**Directions**.
Output the records that follow exactly as they are written.

---

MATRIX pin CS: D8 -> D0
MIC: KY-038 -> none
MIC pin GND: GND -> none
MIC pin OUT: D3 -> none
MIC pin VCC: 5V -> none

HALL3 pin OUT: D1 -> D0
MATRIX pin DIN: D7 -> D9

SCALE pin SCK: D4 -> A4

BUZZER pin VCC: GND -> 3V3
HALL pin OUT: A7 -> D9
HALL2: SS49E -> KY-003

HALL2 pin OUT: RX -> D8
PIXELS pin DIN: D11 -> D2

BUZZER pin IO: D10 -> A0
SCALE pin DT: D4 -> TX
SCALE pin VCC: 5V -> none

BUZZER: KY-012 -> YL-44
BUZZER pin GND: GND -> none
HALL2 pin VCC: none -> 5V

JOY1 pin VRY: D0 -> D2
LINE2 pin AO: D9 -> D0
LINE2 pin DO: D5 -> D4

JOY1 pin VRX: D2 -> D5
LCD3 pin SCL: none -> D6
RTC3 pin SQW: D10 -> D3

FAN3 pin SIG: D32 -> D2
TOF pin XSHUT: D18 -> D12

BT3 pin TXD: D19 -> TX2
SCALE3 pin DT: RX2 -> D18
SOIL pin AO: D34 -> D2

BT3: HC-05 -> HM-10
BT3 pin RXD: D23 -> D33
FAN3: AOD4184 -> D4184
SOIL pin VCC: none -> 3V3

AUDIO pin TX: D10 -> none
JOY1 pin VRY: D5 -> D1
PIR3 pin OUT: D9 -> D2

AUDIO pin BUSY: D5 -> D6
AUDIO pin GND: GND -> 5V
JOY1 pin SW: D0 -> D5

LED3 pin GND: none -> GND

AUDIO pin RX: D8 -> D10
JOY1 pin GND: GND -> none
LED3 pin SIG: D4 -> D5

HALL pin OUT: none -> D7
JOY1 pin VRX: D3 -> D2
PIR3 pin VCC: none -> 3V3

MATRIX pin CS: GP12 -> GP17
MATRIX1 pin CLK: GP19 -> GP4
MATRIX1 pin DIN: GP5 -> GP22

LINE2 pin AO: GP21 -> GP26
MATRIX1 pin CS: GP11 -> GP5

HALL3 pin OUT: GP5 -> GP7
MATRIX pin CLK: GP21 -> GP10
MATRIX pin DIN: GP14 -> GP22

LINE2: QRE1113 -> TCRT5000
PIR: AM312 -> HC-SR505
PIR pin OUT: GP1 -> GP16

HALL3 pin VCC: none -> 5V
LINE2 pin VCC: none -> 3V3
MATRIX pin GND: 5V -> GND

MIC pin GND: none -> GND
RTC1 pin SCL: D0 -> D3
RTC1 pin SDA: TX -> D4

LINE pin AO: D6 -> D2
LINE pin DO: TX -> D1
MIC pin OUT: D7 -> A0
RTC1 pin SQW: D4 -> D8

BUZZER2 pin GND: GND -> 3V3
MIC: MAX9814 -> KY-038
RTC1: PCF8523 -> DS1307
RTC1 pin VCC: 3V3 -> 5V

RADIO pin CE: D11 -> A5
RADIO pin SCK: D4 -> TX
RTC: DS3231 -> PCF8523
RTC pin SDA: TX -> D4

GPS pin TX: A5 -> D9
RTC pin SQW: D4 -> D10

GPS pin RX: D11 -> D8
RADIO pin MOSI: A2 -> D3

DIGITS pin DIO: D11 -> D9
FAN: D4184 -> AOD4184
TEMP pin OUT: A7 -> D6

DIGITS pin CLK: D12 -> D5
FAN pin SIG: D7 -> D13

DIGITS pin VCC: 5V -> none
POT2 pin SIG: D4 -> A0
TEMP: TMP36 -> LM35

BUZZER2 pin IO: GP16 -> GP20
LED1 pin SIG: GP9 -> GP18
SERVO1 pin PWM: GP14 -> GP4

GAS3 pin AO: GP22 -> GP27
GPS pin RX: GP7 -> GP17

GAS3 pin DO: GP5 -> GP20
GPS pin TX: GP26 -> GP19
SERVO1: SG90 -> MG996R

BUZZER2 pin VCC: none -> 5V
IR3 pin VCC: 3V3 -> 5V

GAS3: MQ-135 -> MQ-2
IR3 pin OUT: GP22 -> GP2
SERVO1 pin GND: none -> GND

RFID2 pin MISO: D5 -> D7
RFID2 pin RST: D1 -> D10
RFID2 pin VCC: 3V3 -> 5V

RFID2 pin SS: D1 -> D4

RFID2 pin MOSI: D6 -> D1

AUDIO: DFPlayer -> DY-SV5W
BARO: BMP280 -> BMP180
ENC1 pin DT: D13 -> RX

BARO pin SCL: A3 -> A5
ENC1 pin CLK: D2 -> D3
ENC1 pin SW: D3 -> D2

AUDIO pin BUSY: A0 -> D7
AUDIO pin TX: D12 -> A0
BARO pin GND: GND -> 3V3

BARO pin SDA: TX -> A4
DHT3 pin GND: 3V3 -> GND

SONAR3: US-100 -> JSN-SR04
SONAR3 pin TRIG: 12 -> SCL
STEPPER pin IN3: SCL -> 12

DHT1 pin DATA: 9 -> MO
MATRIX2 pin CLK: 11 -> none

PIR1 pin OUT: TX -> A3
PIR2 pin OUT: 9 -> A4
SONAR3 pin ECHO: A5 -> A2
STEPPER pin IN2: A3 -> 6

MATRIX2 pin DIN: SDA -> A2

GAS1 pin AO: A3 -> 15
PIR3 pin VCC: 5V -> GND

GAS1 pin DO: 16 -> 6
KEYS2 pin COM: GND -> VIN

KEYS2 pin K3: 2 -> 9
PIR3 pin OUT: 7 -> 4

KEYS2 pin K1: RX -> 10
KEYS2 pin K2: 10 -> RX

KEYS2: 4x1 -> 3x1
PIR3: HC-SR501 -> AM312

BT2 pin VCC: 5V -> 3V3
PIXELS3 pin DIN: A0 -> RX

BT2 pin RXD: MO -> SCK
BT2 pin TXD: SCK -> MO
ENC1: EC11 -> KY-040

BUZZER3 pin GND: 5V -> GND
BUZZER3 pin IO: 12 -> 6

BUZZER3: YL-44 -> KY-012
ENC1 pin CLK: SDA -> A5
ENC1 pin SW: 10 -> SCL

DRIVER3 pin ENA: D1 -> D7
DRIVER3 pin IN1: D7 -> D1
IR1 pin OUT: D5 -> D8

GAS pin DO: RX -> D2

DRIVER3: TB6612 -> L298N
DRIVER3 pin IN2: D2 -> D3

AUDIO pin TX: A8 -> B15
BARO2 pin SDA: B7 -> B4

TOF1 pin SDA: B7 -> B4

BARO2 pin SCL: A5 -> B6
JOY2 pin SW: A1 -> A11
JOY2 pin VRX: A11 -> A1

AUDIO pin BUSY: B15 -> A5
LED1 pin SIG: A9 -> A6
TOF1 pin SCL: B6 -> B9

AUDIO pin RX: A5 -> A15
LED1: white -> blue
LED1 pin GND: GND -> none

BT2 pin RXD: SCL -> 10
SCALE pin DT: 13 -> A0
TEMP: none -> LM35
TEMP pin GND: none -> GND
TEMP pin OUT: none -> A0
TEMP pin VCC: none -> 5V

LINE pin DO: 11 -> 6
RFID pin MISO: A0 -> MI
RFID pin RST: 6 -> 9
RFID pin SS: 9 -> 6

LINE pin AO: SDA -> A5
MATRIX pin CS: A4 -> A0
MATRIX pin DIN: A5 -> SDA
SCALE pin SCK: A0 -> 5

---

**Task result**.
MATRIX pin CS: D8 -> D0
MIC: KY-038 -> none
MIC pin GND: GND -> none
MIC pin OUT: D3 -> none
MIC pin VCC: 5V -> none

HALL3 pin OUT: D1 -> D0
MATRIX pin DIN: D7 -> D9

SCALE pin SCK: D4 -> A4

BUZZER pin VCC: GND -> 3V3
HALL pin OUT: A7 -> D9
HALL2: SS49E -> KY-003

HALL2 pin OUT: RX -> D8
PIXELS pin DIN: D11 -> D2

BUZZER pin IO: D10 -> A0
SCALE pin DT: D4 -> TX
SCALE pin VCC: 5V -> none

BUZZER: KY-012 -> YL-44
BUZZER pin GND: GND -> none
HALL2 pin VCC: none -> 5V

JOY1 pin VRY: D0 -> D2
LINE2 pin AO: D9 -> D0
LINE2 pin DO: D5 -> D4

JOY1 pin VRX: D2 -> D5
LCD3 pin SCL: none -> D6
RTC3 pin SQW: D10 -> D3

FAN3 pin SIG: D32 -> D2
TOF pin XSHUT: D18 -> D12

BT3 pin TXD: D19 -> TX2
SCALE3 pin DT: RX2 -> D18
SOIL pin AO: D34 -> D2

BT3: HC-05 -> HM-10
BT3 pin RXD: D23 -> D33
FAN3: AOD4184 -> D4184
SOIL pin VCC: none -> 3V3

AUDIO pin TX: D10 -> none
JOY1 pin VRY: D5 -> D1
PIR3 pin OUT: D9 -> D2

AUDIO pin BUSY: D5 -> D6
AUDIO pin GND: GND -> 5V
JOY1 pin SW: D0 -> D5

LED3 pin GND: none -> GND

AUDIO pin RX: D8 -> D10
JOY1 pin GND: GND -> none
LED3 pin SIG: D4 -> D5

HALL pin OUT: none -> D7
JOY1 pin VRX: D3 -> D2
PIR3 pin VCC: none -> 3V3

MATRIX pin CS: GP12 -> GP17
MATRIX1 pin CLK: GP19 -> GP4
MATRIX1 pin DIN: GP5 -> GP22

LINE2 pin AO: GP21 -> GP26
MATRIX1 pin CS: GP11 -> GP5

HALL3 pin OUT: GP5 -> GP7
MATRIX pin CLK: GP21 -> GP10
MATRIX pin DIN: GP14 -> GP22

LINE2: QRE1113 -> TCRT5000
PIR: AM312 -> HC-SR505
PIR pin OUT: GP1 -> GP16

HALL3 pin VCC: none -> 5V
LINE2 pin VCC: none -> 3V3
MATRIX pin GND: 5V -> GND

MIC pin GND: none -> GND
RTC1 pin SCL: D0 -> D3
RTC1 pin SDA: TX -> D4

LINE pin AO: D6 -> D2
LINE pin DO: TX -> D1
MIC pin OUT: D7 -> A0
RTC1 pin SQW: D4 -> D8

BUZZER2 pin GND: GND -> 3V3
MIC: MAX9814 -> KY-038
RTC1: PCF8523 -> DS1307
RTC1 pin VCC: 3V3 -> 5V

RADIO pin CE: D11 -> A5
RADIO pin SCK: D4 -> TX
RTC: DS3231 -> PCF8523
RTC pin SDA: TX -> D4

GPS pin TX: A5 -> D9
RTC pin SQW: D4 -> D10

GPS pin RX: D11 -> D8
RADIO pin MOSI: A2 -> D3

DIGITS pin DIO: D11 -> D9
FAN: D4184 -> AOD4184
TEMP pin OUT: A7 -> D6

DIGITS pin CLK: D12 -> D5
FAN pin SIG: D7 -> D13

DIGITS pin VCC: 5V -> none
POT2 pin SIG: D4 -> A0
TEMP: TMP36 -> LM35

BUZZER2 pin IO: GP16 -> GP20
LED1 pin SIG: GP9 -> GP18
SERVO1 pin PWM: GP14 -> GP4

GAS3 pin AO: GP22 -> GP27
GPS pin RX: GP7 -> GP17

GAS3 pin DO: GP5 -> GP20
GPS pin TX: GP26 -> GP19
SERVO1: SG90 -> MG996R

BUZZER2 pin VCC: none -> 5V
IR3 pin VCC: 3V3 -> 5V

GAS3: MQ-135 -> MQ-2
IR3 pin OUT: GP22 -> GP2
SERVO1 pin GND: none -> GND

RFID2 pin MISO: D5 -> D7
RFID2 pin RST: D1 -> D10
RFID2 pin VCC: 3V3 -> 5V

RFID2 pin SS: D1 -> D4

RFID2 pin MOSI: D6 -> D1

AUDIO: DFPlayer -> DY-SV5W
BARO: BMP280 -> BMP180
ENC1 pin DT: D13 -> RX

BARO pin SCL: A3 -> A5
ENC1 pin CLK: D2 -> D3
ENC1 pin SW: D3 -> D2

AUDIO pin BUSY: A0 -> D7
AUDIO pin TX: D12 -> A0
BARO pin GND: GND -> 3V3

BARO pin SDA: TX -> A4
DHT3 pin GND: 3V3 -> GND

SONAR3: US-100 -> JSN-SR04
SONAR3 pin TRIG: 12 -> SCL
STEPPER pin IN3: SCL -> 12

DHT1 pin DATA: 9 -> MO
MATRIX2 pin CLK: 11 -> none

PIR1 pin OUT: TX -> A3
PIR2 pin OUT: 9 -> A4
SONAR3 pin ECHO: A5 -> A2
STEPPER pin IN2: A3 -> 6

MATRIX2 pin DIN: SDA -> A2

GAS1 pin AO: A3 -> 15
PIR3 pin VCC: 5V -> GND

GAS1 pin DO: 16 -> 6
KEYS2 pin COM: GND -> VIN

KEYS2 pin K3: 2 -> 9
PIR3 pin OUT: 7 -> 4

KEYS2 pin K1: RX -> 10
KEYS2 pin K2: 10 -> RX

KEYS2: 4x1 -> 3x1
PIR3: HC-SR501 -> AM312

BT2 pin VCC: 5V -> 3V3
PIXELS3 pin DIN: A0 -> RX

BT2 pin RXD: MO -> SCK
BT2 pin TXD: SCK -> MO
ENC1: EC11 -> KY-040

BUZZER3 pin GND: 5V -> GND
BUZZER3 pin IO: 12 -> 6

BUZZER3: YL-44 -> KY-012
ENC1 pin CLK: SDA -> A5
ENC1 pin SW: 10 -> SCL

DRIVER3 pin ENA: D1 -> D7
DRIVER3 pin IN1: D7 -> D1
IR1 pin OUT: D5 -> D8

GAS pin DO: RX -> D2

DRIVER3: TB6612 -> L298N
DRIVER3 pin IN2: D2 -> D3

AUDIO pin TX: A8 -> B15
BARO2 pin SDA: B7 -> B4

TOF1 pin SDA: B7 -> B4

BARO2 pin SCL: A5 -> B6
JOY2 pin SW: A1 -> A11
JOY2 pin VRX: A11 -> A1

AUDIO pin BUSY: B15 -> A5
LED1 pin SIG: A9 -> A6
TOF1 pin SCL: B6 -> B9

AUDIO pin RX: A5 -> A15
LED1: white -> blue
LED1 pin GND: GND -> none

BT2 pin RXD: SCL -> 10
SCALE pin DT: 13 -> A0
TEMP: none -> LM35
TEMP pin GND: none -> GND
TEMP pin OUT: none -> A0
TEMP pin VCC: none -> 5V

LINE pin DO: 11 -> 6
RFID pin MISO: A0 -> MI
RFID pin RST: 6 -> 9
RFID pin SS: 9 -> 6

LINE pin AO: SDA -> A5
MATRIX pin CS: A4 -> A0
MATRIX pin DIN: A5 -> SDA
SCALE pin SCK: A0 -> 5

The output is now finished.